- Exercise objective
Below are the records to retype. Keep every character exactly and leave out the pictures.

- Exercise data
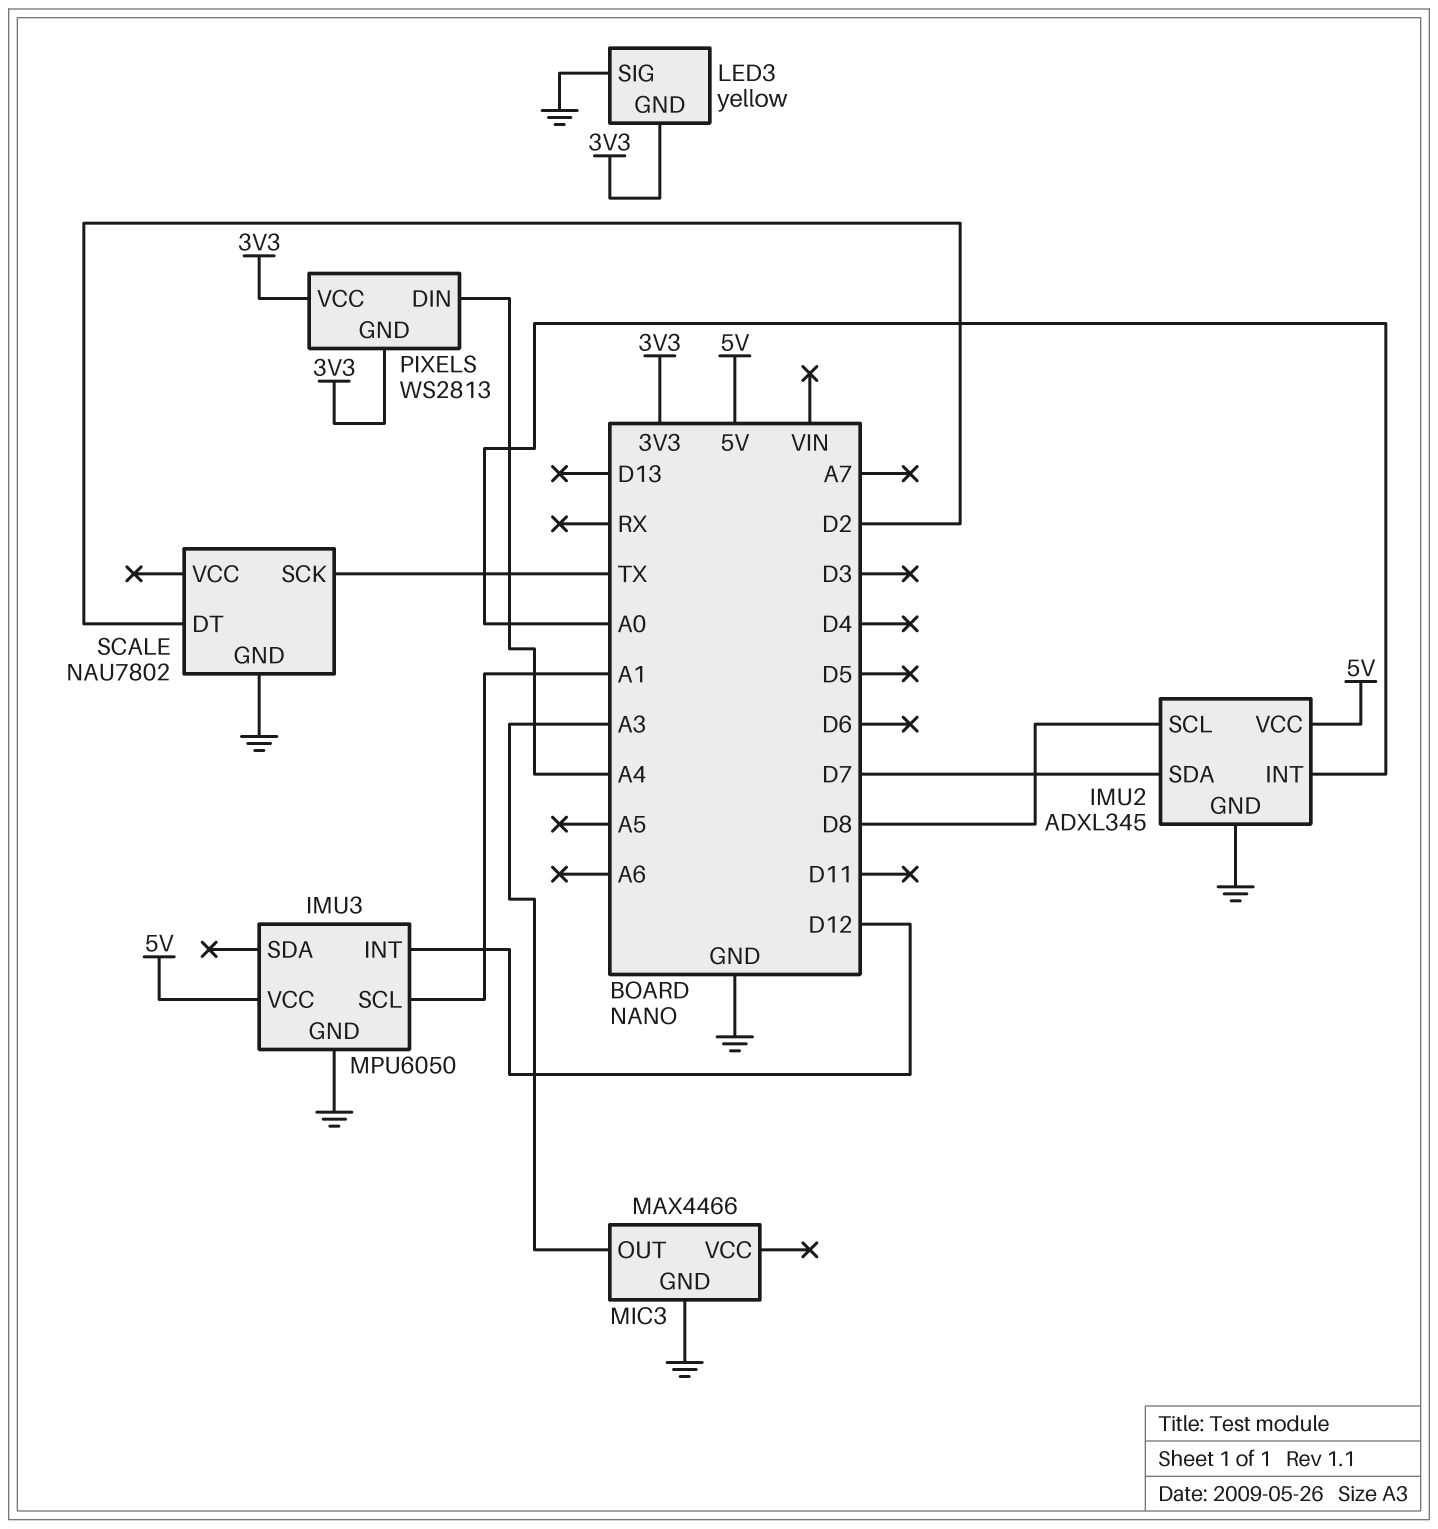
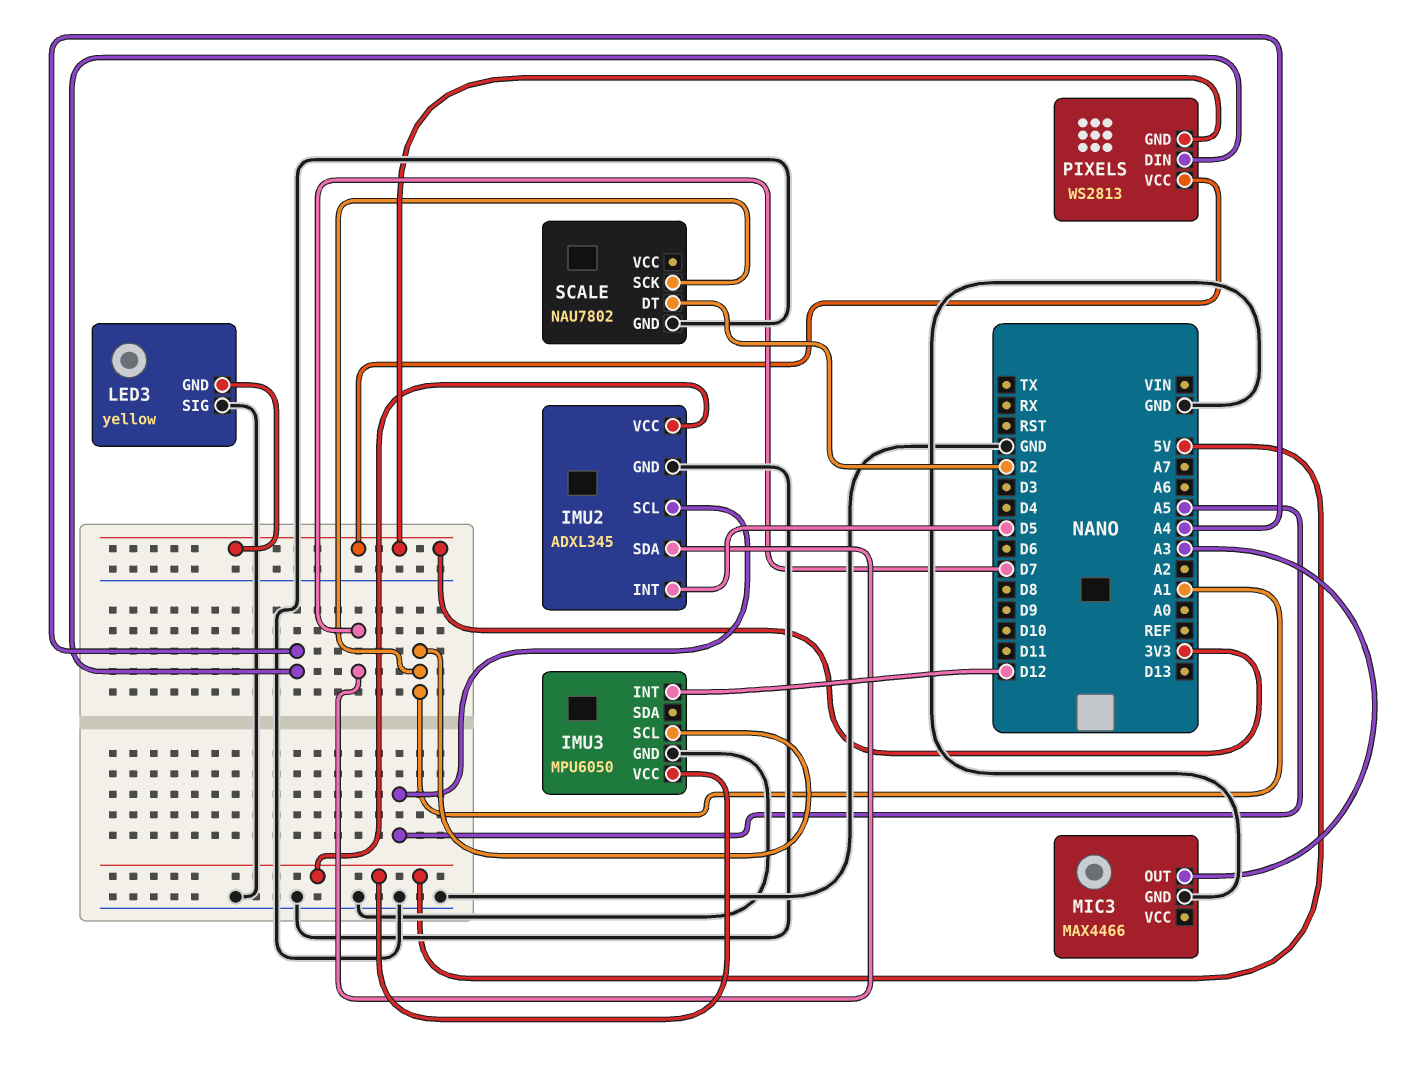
IMU2 pin INT: A0 -> D5
IMU2 pin SCL: D8 -> A5
SCALE pin SCK: TX -> A1

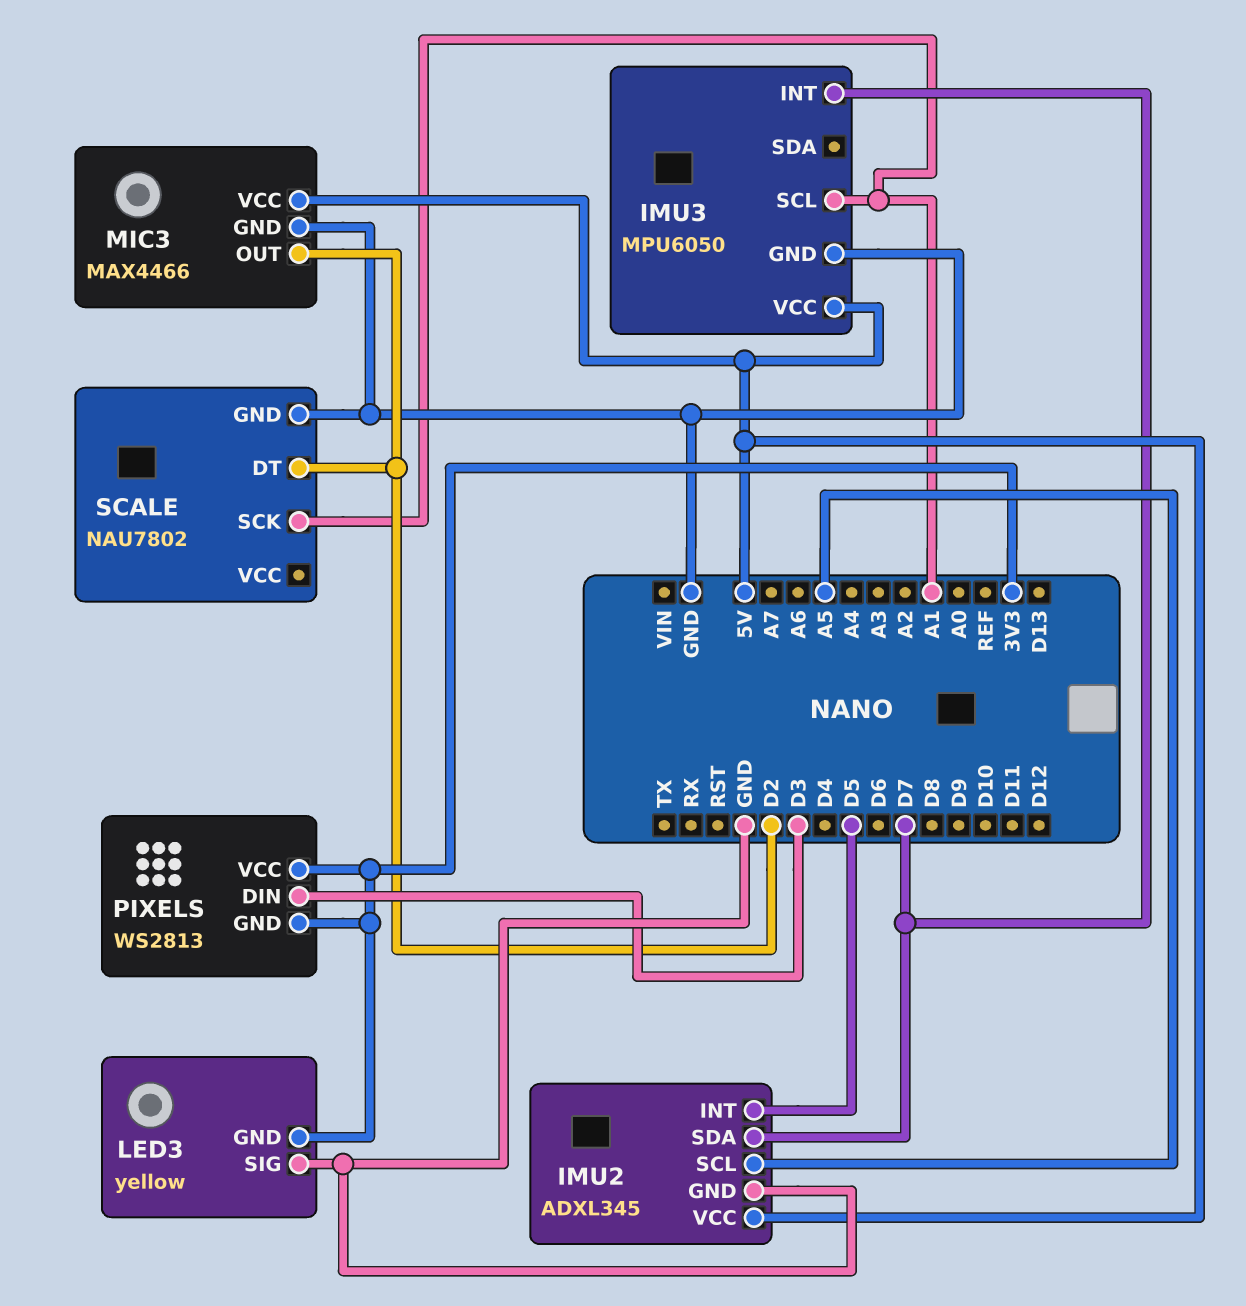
IMU3 pin INT: D12 -> D7
MIC3 pin OUT: A3 -> D2
MIC3 pin VCC: none -> 5V
PIXELS pin DIN: A4 -> D3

- Task result
IMU2 pin INT: A0 -> D5
IMU2 pin SCL: D8 -> A5
SCALE pin SCK: TX -> A1

IMU3 pin INT: D12 -> D7
MIC3 pin OUT: A3 -> D2
MIC3 pin VCC: none -> 5V
PIXELS pin DIN: A4 -> D3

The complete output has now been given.